▶ TASK DETAILS
Reproduce the records below in their entirety, character for character.

════════════════════

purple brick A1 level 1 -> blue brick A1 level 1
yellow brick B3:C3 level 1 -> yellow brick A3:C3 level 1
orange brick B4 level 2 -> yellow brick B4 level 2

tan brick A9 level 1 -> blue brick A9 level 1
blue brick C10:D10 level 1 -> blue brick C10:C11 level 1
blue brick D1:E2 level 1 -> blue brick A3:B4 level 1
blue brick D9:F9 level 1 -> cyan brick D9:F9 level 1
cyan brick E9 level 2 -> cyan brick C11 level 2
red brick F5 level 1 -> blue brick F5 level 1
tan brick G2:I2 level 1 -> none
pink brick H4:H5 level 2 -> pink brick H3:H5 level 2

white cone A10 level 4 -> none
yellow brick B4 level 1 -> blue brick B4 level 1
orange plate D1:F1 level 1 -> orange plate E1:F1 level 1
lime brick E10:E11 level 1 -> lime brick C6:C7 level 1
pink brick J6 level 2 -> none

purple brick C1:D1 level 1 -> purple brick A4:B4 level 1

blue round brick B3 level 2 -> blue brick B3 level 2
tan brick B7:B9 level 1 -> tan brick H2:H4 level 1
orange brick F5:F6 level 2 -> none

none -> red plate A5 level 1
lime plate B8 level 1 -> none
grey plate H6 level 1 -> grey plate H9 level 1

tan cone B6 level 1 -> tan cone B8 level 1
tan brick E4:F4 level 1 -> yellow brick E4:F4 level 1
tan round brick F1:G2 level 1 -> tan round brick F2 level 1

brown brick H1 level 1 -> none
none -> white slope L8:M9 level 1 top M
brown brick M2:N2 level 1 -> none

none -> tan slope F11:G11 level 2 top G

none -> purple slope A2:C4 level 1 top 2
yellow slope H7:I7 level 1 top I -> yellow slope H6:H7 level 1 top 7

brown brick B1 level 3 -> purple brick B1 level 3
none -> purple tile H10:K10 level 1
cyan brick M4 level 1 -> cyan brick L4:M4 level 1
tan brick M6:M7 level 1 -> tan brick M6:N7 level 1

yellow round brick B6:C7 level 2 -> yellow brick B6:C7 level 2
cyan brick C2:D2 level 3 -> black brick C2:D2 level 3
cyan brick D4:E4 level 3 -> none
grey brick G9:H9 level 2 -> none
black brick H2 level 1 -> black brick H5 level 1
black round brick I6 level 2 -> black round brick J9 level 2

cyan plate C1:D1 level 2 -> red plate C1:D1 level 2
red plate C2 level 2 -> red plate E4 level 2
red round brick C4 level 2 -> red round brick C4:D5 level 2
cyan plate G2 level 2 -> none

════════════════════

▶ ANSWER TO THIS EXERCISE
purple brick A1 level 1 -> blue brick A1 level 1
yellow brick B3:C3 level 1 -> yellow brick A3:C3 level 1
orange brick B4 level 2 -> yellow brick B4 level 2

tan brick A9 level 1 -> blue brick A9 level 1
blue brick C10:D10 level 1 -> blue brick C10:C11 level 1
blue brick D1:E2 level 1 -> blue brick A3:B4 level 1
blue brick D9:F9 level 1 -> cyan brick D9:F9 level 1
cyan brick E9 level 2 -> cyan brick C11 level 2
red brick F5 level 1 -> blue brick F5 level 1
tan brick G2:I2 level 1 -> none
pink brick H4:H5 level 2 -> pink brick H3:H5 level 2

white cone A10 level 4 -> none
yellow brick B4 level 1 -> blue brick B4 level 1
orange plate D1:F1 level 1 -> orange plate E1:F1 level 1
lime brick E10:E11 level 1 -> lime brick C6:C7 level 1
pink brick J6 level 2 -> none

purple brick C1:D1 level 1 -> purple brick A4:B4 level 1

blue round brick B3 level 2 -> blue brick B3 level 2
tan brick B7:B9 level 1 -> tan brick H2:H4 level 1
orange brick F5:F6 level 2 -> none

none -> red plate A5 level 1
lime plate B8 level 1 -> none
grey plate H6 level 1 -> grey plate H9 level 1

tan cone B6 level 1 -> tan cone B8 level 1
tan brick E4:F4 level 1 -> yellow brick E4:F4 level 1
tan round brick F1:G2 level 1 -> tan round brick F2 level 1

brown brick H1 level 1 -> none
none -> white slope L8:M9 level 1 top M
brown brick M2:N2 level 1 -> none

none -> tan slope F11:G11 level 2 top G

none -> purple slope A2:C4 level 1 top 2
yellow slope H7:I7 level 1 top I -> yellow slope H6:H7 level 1 top 7

brown brick B1 level 3 -> purple brick B1 level 3
none -> purple tile H10:K10 level 1
cyan brick M4 level 1 -> cyan brick L4:M4 level 1
tan brick M6:M7 level 1 -> tan brick M6:N7 level 1

yellow round brick B6:C7 level 2 -> yellow brick B6:C7 level 2
cyan brick C2:D2 level 3 -> black brick C2:D2 level 3
cyan brick D4:E4 level 3 -> none
grey brick G9:H9 level 2 -> none
black brick H2 level 1 -> black brick H5 level 1
black round brick I6 level 2 -> black round brick J9 level 2

cyan plate C1:D1 level 2 -> red plate C1:D1 level 2
red plate C2 level 2 -> red plate E4 level 2
red round brick C4 level 2 -> red round brick C4:D5 level 2
cyan plate G2 level 2 -> none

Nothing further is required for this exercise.